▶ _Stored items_

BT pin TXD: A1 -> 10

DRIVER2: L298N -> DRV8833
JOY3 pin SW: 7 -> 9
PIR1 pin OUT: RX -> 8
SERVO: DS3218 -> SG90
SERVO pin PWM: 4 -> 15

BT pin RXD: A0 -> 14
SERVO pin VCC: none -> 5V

▶ _Exercise_
Go through the entries and filter for lines holding the word "SERVO"; copy each match.

▶ _Solution to this problem_
SERVO: DS3218 -> SG90
SERVO pin PWM: 4 -> 15
SERVO pin VCC: none -> 5V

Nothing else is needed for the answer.